#### Task directions:
Recast every item below as a two-column Markdown table headed Row and Item, with each line's row number and text and with blank lines left out.
"""
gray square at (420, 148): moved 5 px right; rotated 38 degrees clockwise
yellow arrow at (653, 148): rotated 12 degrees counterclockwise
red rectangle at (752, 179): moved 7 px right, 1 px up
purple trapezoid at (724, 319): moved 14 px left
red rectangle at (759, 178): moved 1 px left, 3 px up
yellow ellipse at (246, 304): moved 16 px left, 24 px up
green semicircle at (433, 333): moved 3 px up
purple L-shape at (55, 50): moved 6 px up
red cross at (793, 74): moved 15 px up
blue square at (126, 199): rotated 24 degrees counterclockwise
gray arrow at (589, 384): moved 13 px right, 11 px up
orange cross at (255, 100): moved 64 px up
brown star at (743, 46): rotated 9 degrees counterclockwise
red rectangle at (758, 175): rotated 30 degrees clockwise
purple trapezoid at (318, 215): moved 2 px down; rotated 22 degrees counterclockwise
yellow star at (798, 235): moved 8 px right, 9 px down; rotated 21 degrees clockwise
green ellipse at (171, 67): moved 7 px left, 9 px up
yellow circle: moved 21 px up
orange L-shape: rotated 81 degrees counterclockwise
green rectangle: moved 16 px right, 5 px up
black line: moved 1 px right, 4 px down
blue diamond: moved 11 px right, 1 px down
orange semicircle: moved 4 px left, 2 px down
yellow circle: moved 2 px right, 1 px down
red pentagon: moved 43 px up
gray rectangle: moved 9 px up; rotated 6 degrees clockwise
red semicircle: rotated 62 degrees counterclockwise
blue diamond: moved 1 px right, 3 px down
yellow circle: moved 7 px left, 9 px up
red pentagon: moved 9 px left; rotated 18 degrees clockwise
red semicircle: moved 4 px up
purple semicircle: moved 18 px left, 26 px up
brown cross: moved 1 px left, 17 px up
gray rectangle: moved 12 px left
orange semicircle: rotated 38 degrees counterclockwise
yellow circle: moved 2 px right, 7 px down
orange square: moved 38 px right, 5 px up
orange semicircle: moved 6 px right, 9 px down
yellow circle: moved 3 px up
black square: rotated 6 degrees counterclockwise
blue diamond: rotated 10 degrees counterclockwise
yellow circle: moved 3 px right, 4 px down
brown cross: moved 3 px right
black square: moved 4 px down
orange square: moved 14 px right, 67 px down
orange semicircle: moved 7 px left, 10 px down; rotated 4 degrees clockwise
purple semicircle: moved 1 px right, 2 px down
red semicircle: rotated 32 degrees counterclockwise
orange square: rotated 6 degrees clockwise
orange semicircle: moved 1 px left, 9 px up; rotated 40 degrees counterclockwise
"""
#### Solution for this exercise:
| Row | Item |
|---|---|
| 1 | gray square at (420, 148): moved 5 px right; rotated 38 degrees clockwise |
| 2 | yellow arrow at (653, 148): rotated 12 degrees counterclockwise |
| 3 | red rectangle at (752, 179): moved 7 px right, 1 px up |
| 4 | purple trapezoid at (724, 319): moved 14 px left |
| 5 | red rectangle at (759, 178): moved 1 px left, 3 px up |
| 6 | yellow ellipse at (246, 304): moved 16 px left, 24 px up |
| 7 | green semicircle at (433, 333): moved 3 px up |
| 8 | purple L-shape at (55, 50): moved 6 px up |
| 9 | red cross at (793, 74): moved 15 px up |
| 10 | blue square at (126, 199): rotated 24 degrees counterclockwise |
| 11 | gray arrow at (589, 384): moved 13 px right, 11 px up |
| 12 | orange cross at (255, 100): moved 64 px up |
| 13 | brown star at (743, 46): rotated 9 degrees counterclockwise |
| 14 | red rectangle at (758, 175): rotated 30 degrees clockwise |
| 15 | purple trapezoid at (318, 215): moved 2 px down; rotated 22 degrees counterclockwise |
| 16 | yellow star at (798, 235): moved 8 px right, 9 px down; rotated 21 degrees clockwise |
| 17 | green ellipse at (171, 67): moved 7 px left, 9 px up |
| 18 | yellow circle: moved 21 px up |
| 19 | orange L-shape: rotated 81 degrees counterclockwise |
| 20 | green rectangle: moved 16 px right, 5 px up |
| 21 | black line: moved 1 px right, 4 px down |
| 22 | blue diamond: moved 11 px right, 1 px down |
| 23 | orange semicircle: moved 4 px left, 2 px down |
| 24 | yellow circle: moved 2 px right, 1 px down |
| 25 | red pentagon: moved 43 px up |
| 26 | gray rectangle: moved 9 px up; rotated 6 degrees clockwise |
| 27 | red semicircle: rotated 62 degrees counterclockwise |
| 28 | blue diamond: moved 1 px right, 3 px down |
| 29 | yellow circle: moved 7 px left, 9 px up |
| 30 | red pentagon: moved 9 px left; rotated 18 degrees clockwise |
| 31 | red semicircle: moved 4 px up |
| 32 | purple semicircle: moved 18 px left, 26 px up |
| 33 | brown cross: moved 1 px left, 17 px up |
| 34 | gray rectangle: moved 12 px left |
| 35 | orange semicircle: rotated 38 degrees counterclockwise |
| 36 | yellow circle: moved 2 px right, 7 px down |
| 37 | orange square: moved 38 px right, 5 px up |
| 38 | orange semicircle: moved 6 px right, 9 px down |
| 39 | yellow circle: moved 3 px up |
| 40 | black square: rotated 6 degrees counterclockwise |
| 41 | blue diamond: rotated 10 degrees counterclockwise |
| 42 | yellow circle: moved 3 px right, 4 px down |
| 43 | brown cross: moved 3 px right |
| 44 | black square: moved 4 px down |
| 45 | orange square: moved 14 px right, 67 px down |
| 46 | orange semicircle: moved 7 px left, 10 px down; rotated 4 degrees clockwise |
| 47 | purple semicircle: moved 1 px right, 2 px down |
| 48 | red semicircle: rotated 32 degrees counterclockwise |
| 49 | orange square: rotated 6 degrees clockwise |
| 50 | orange semicircle: moved 1 px left, 9 px up; rotated 40 degrees counterclockwise |